# Listed records

· · · ·

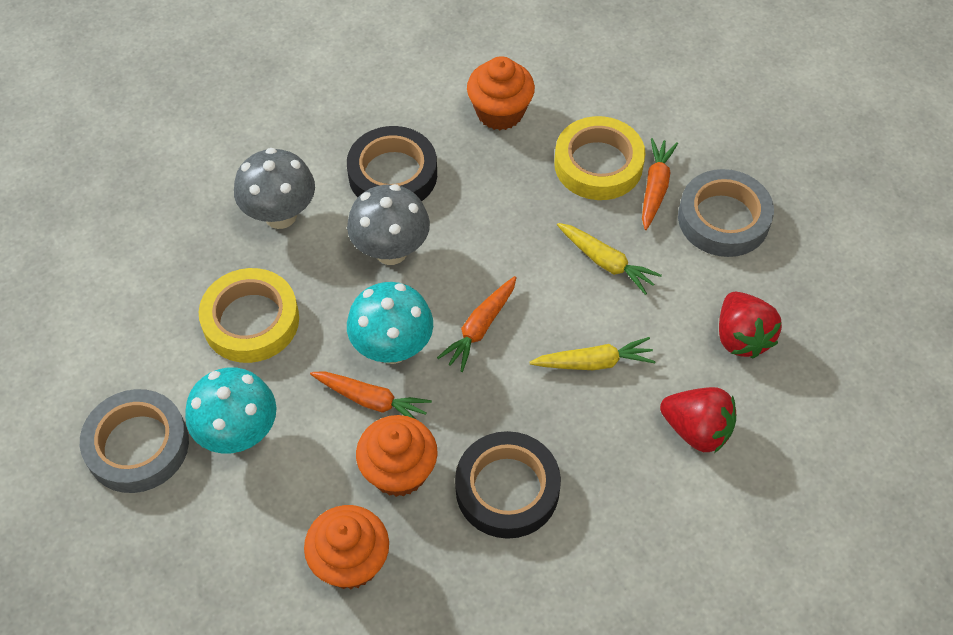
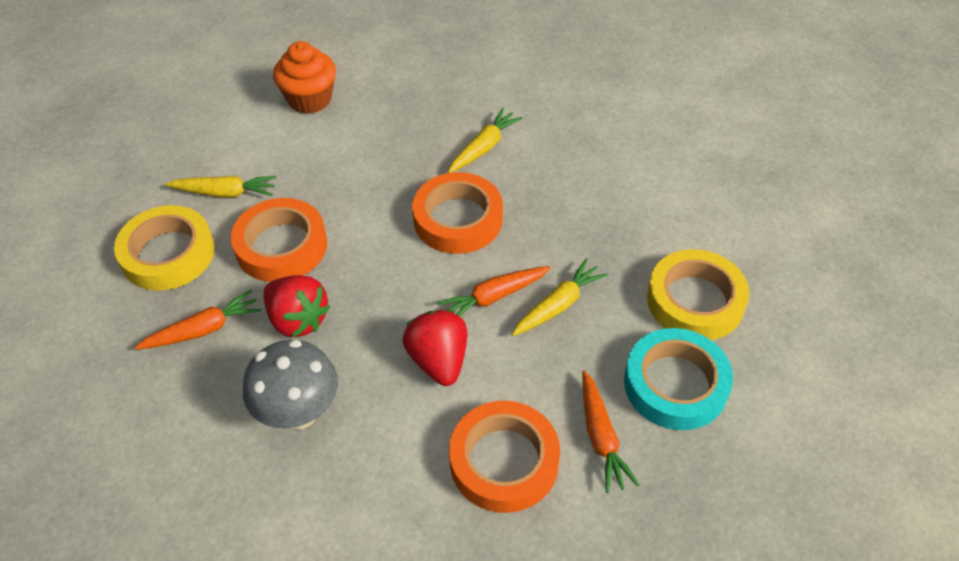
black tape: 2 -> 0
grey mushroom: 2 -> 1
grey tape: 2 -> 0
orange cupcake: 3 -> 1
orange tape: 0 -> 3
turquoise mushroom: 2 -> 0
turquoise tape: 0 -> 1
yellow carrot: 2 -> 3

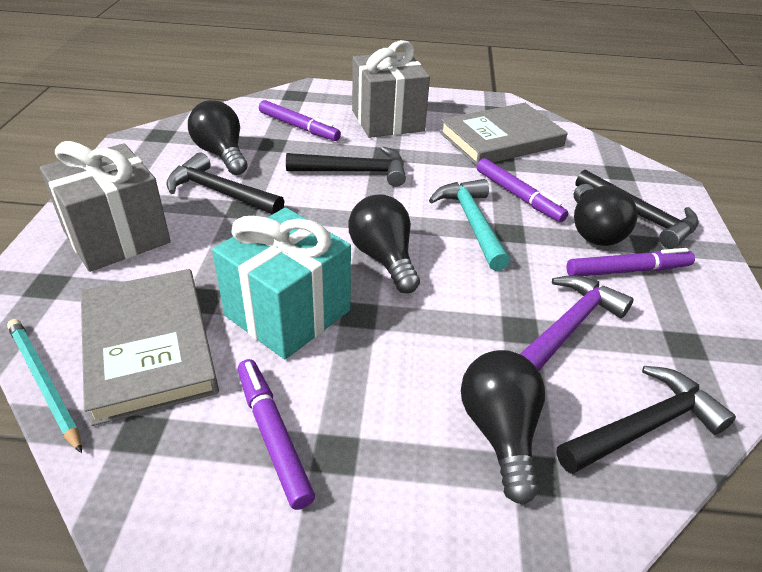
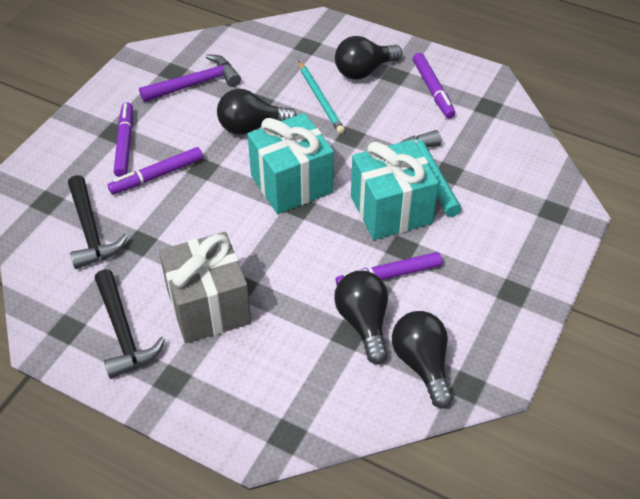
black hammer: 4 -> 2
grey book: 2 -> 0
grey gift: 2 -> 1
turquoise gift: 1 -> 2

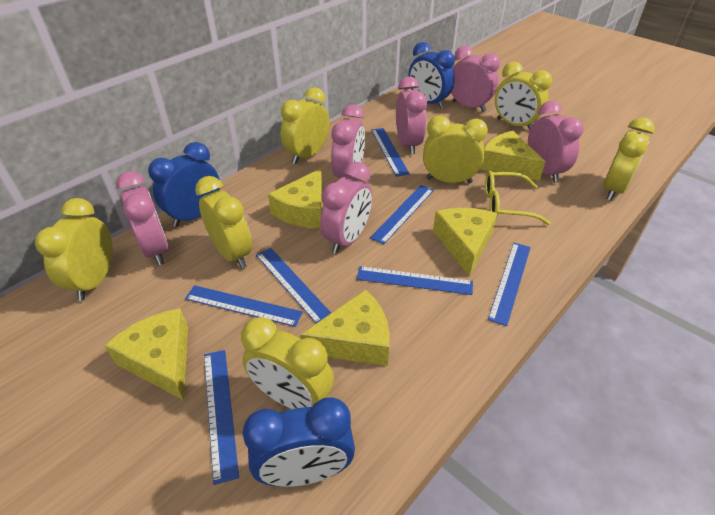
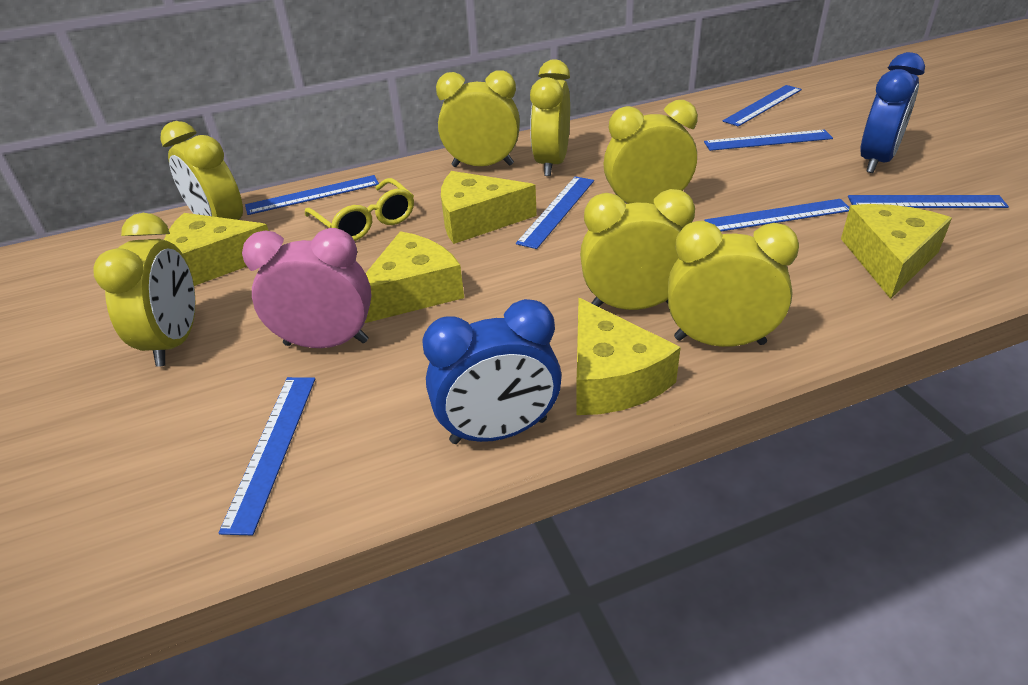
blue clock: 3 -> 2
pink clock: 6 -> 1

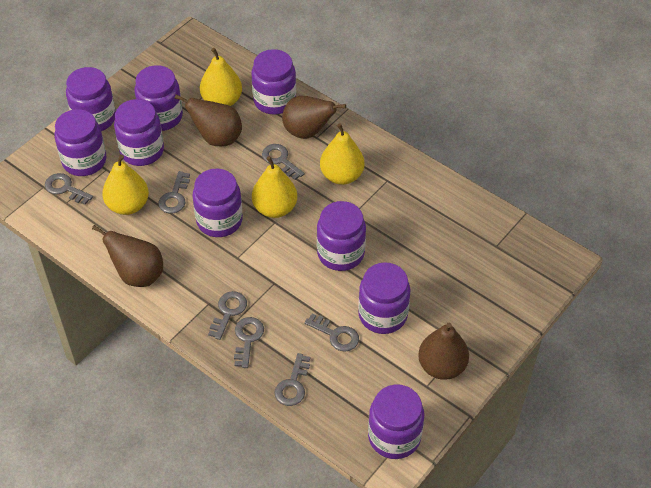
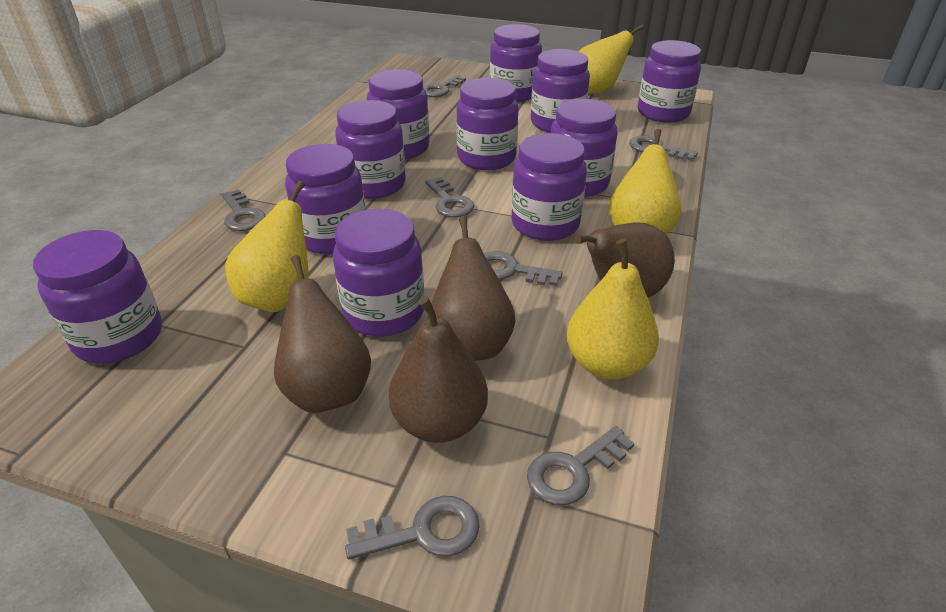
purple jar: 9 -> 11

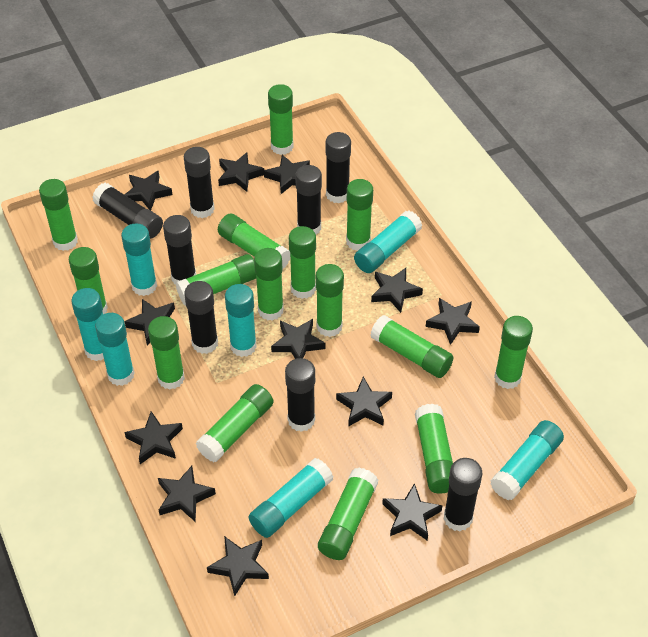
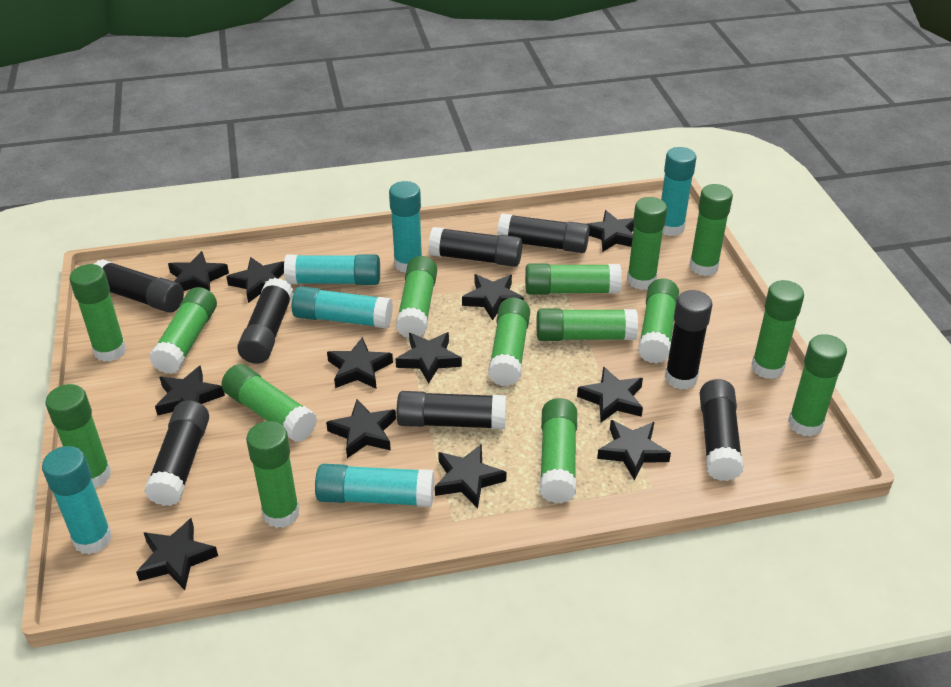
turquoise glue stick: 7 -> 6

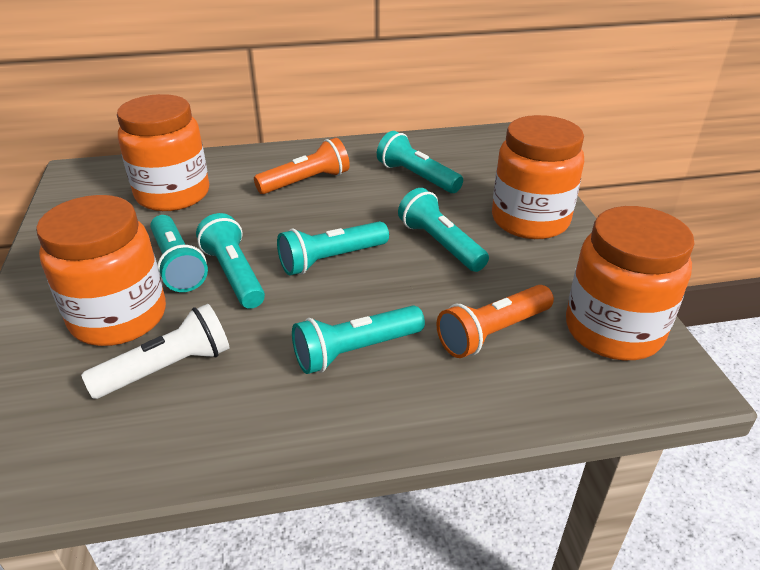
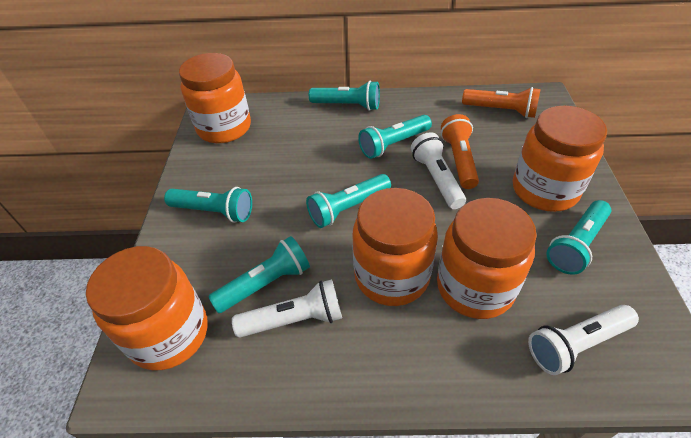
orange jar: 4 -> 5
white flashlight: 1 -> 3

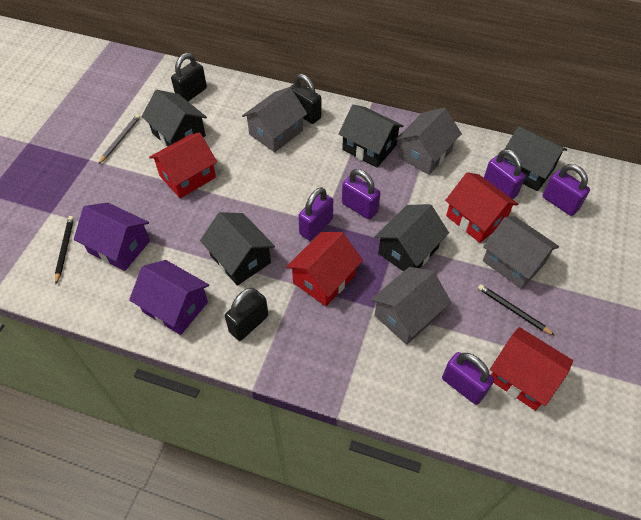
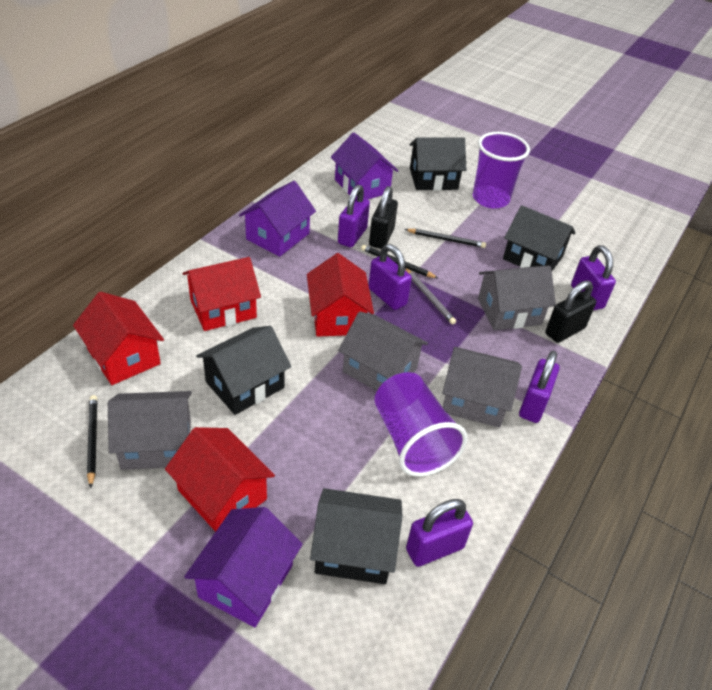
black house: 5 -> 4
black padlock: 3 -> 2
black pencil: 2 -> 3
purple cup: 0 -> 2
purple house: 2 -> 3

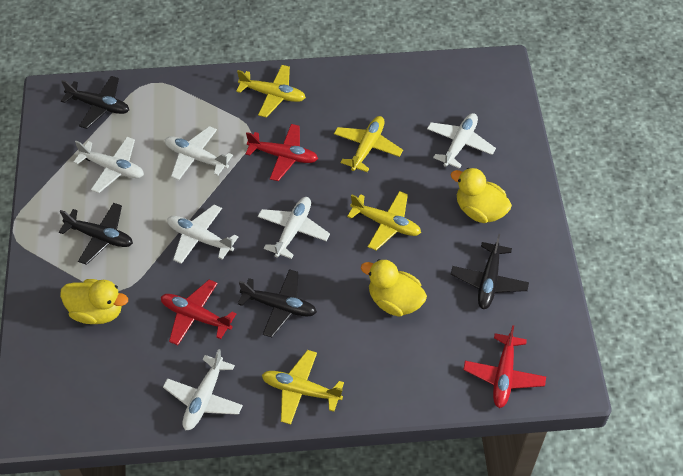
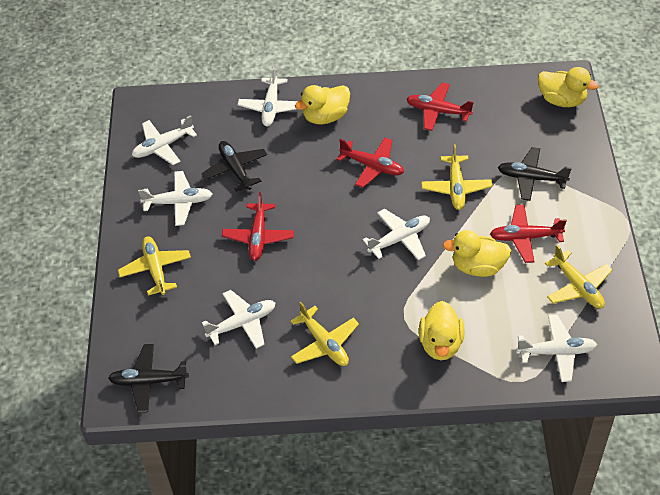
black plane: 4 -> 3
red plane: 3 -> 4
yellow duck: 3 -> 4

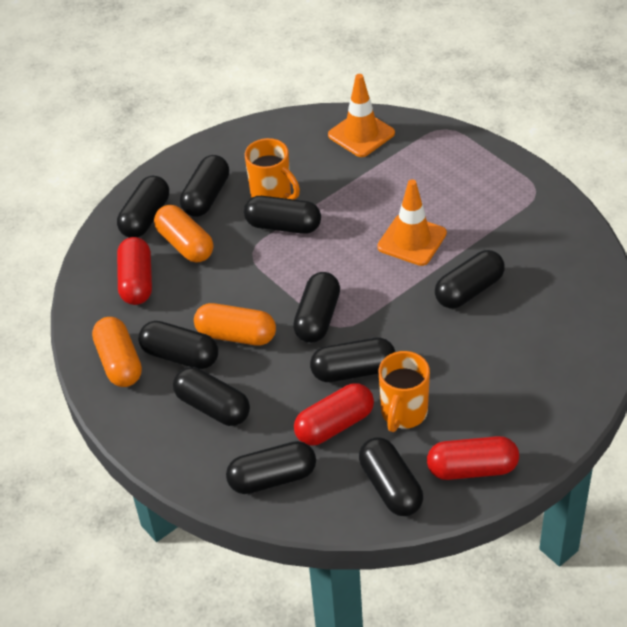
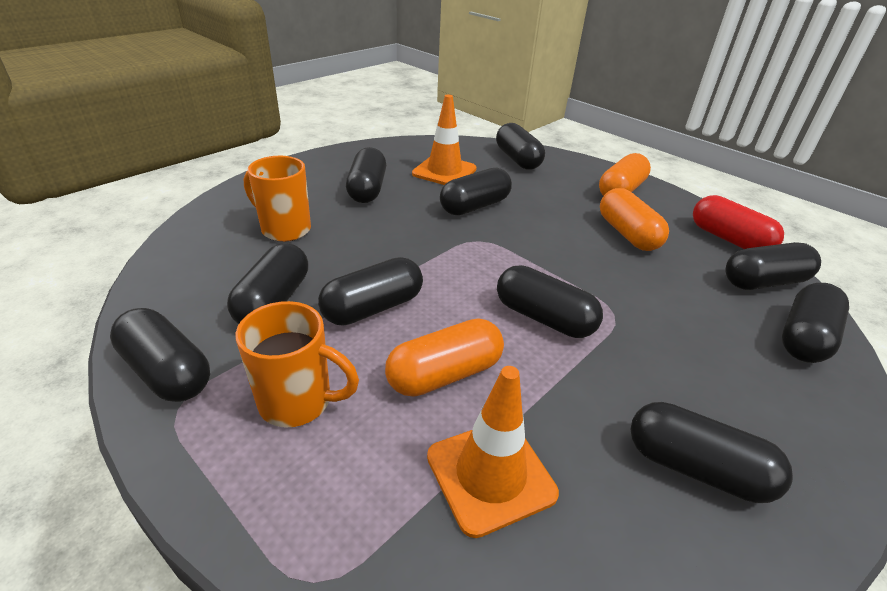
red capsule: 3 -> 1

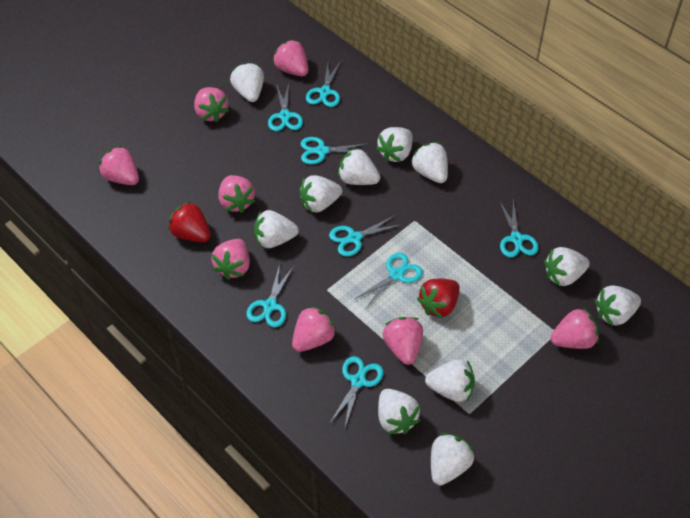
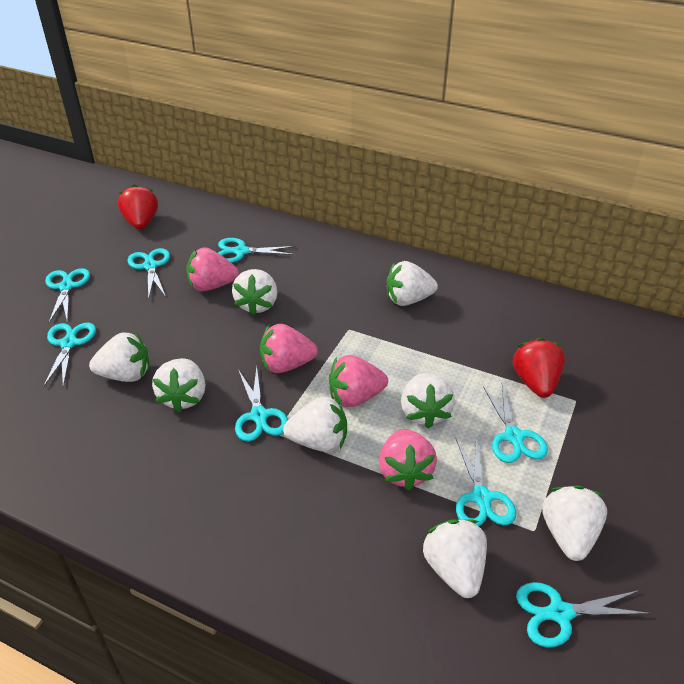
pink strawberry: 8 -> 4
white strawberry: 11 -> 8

· · · ·

# Exercise aim
Whenever the word "mushroom" shows up in a line, that line counts. Say how many lines of the data count, giving the number alone.

# Result for this task
2